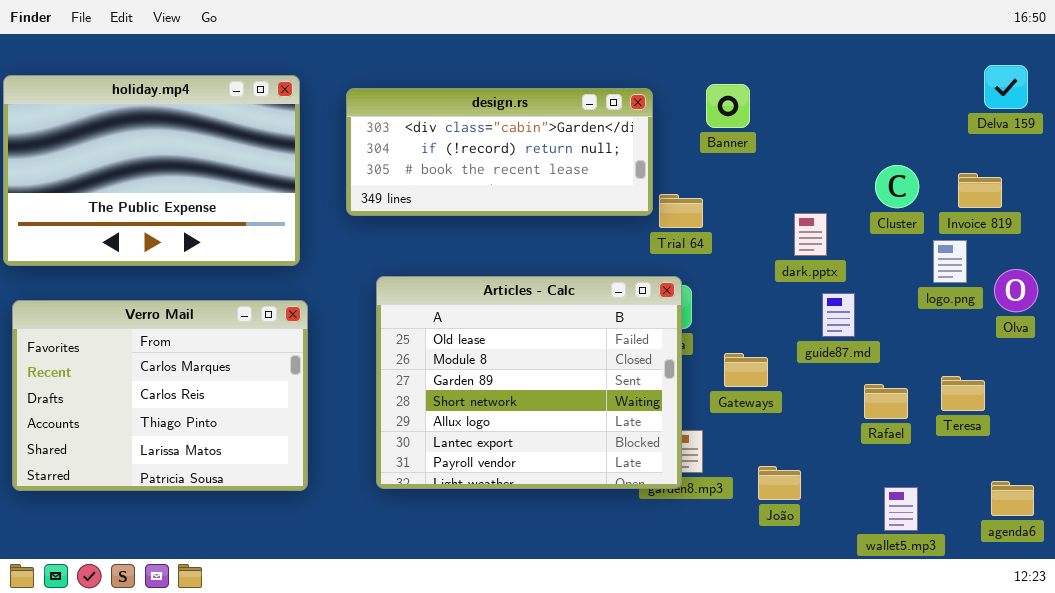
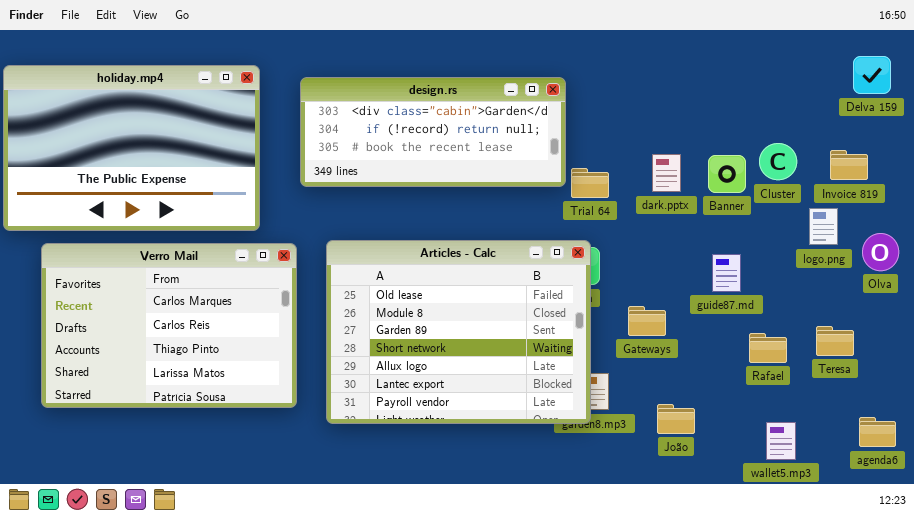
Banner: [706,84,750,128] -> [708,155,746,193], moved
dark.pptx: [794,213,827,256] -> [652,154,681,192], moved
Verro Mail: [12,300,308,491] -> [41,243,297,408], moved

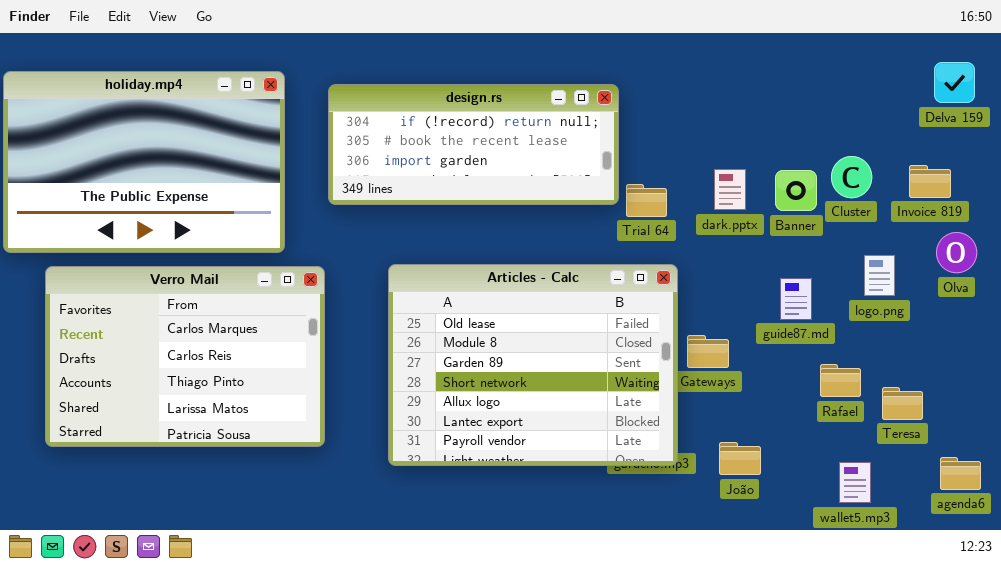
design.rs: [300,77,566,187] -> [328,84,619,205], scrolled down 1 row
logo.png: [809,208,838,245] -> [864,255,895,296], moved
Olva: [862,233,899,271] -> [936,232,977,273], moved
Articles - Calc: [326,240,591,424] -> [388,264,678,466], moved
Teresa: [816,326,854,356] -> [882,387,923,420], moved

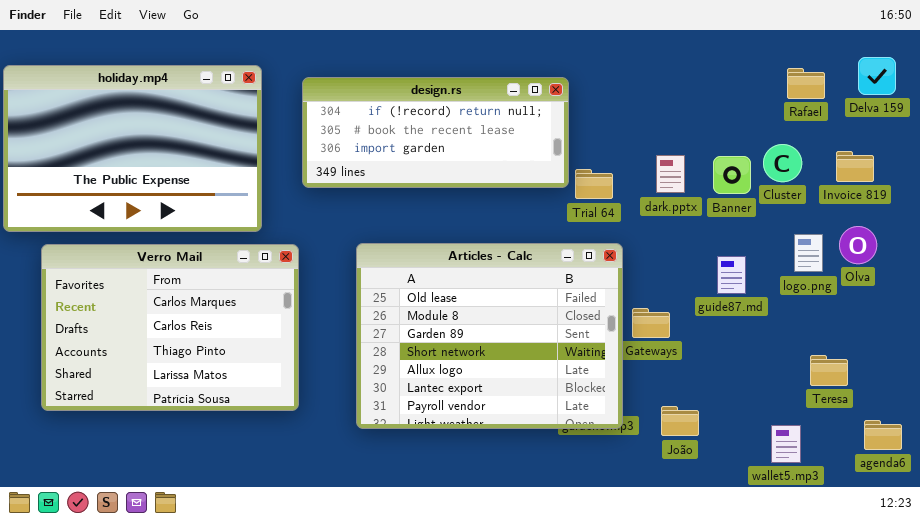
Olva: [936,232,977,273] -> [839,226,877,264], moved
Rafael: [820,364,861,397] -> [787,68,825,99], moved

#####

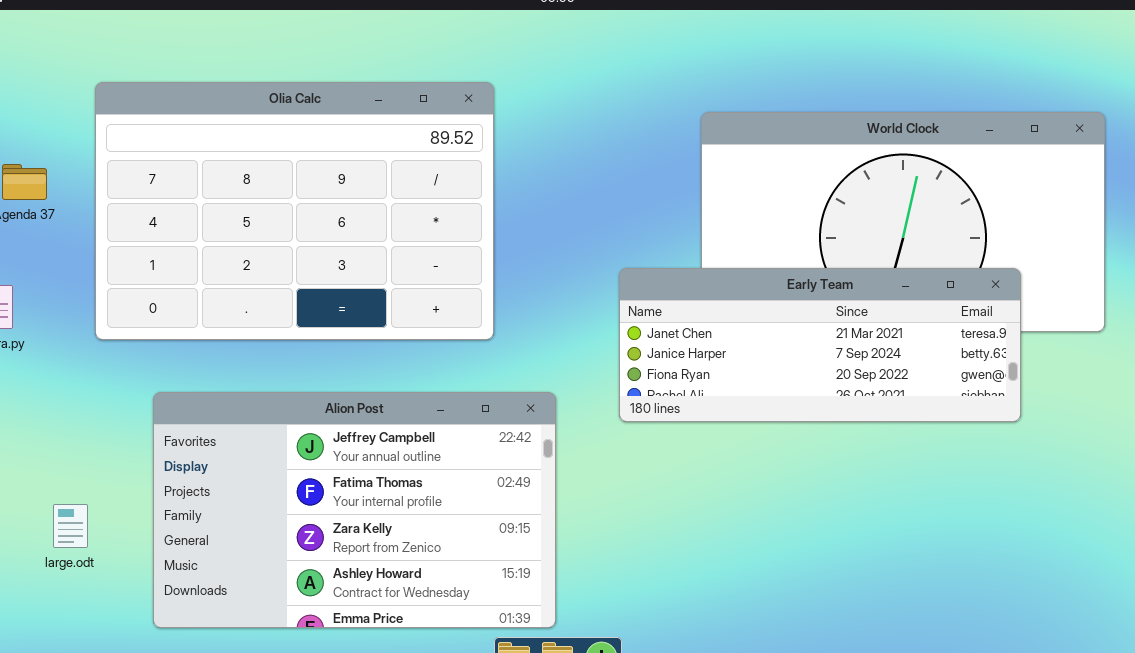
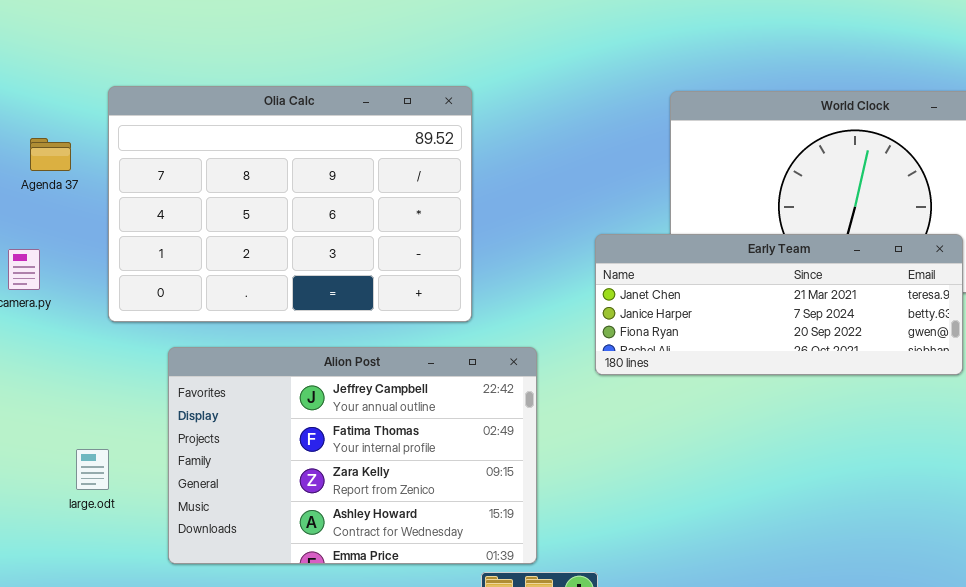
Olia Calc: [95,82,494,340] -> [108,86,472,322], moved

#####

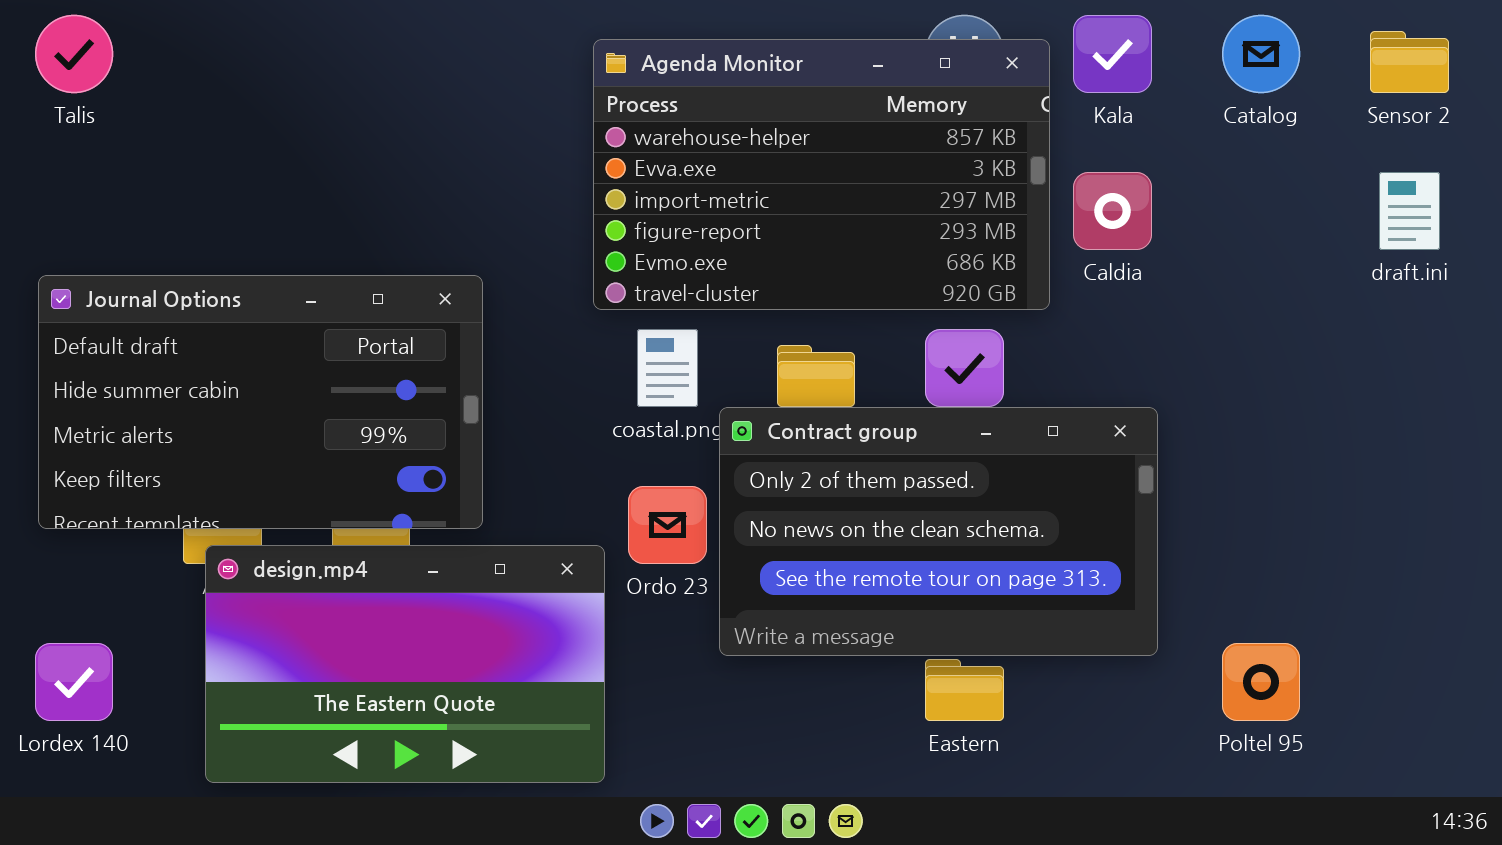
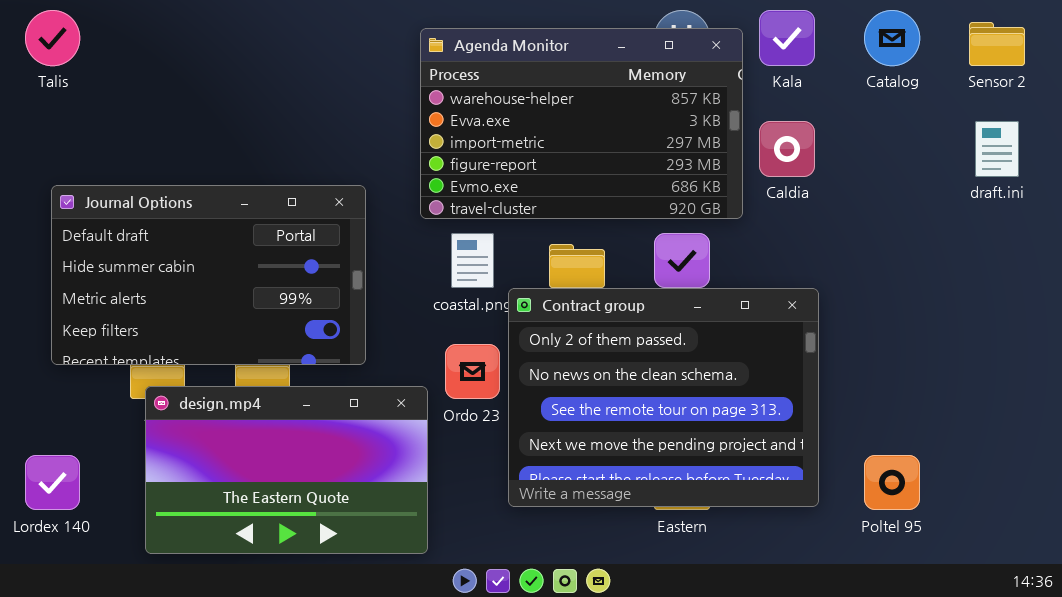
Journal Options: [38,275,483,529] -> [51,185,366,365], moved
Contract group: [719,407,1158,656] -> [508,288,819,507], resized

#####

WHAT TO PRODUCE ::
Set down exactly the lines above, from the line containing "Banner: [706,84,750,128] ->" through the line containing "Rafael: [820,364,861,397] ->". Skip the pictures.

OUTPUT FOR THIS TASK ::
Banner: [706,84,750,128] -> [708,155,746,193], moved
dark.pptx: [794,213,827,256] -> [652,154,681,192], moved
Verro Mail: [12,300,308,491] -> [41,243,297,408], moved

design.rs: [300,77,566,187] -> [328,84,619,205], scrolled down 1 row
logo.png: [809,208,838,245] -> [864,255,895,296], moved
Olva: [862,233,899,271] -> [936,232,977,273], moved
Articles - Calc: [326,240,591,424] -> [388,264,678,466], moved
Teresa: [816,326,854,356] -> [882,387,923,420], moved

Olva: [936,232,977,273] -> [839,226,877,264], moved
Rafael: [820,364,861,397] -> [787,68,825,99], moved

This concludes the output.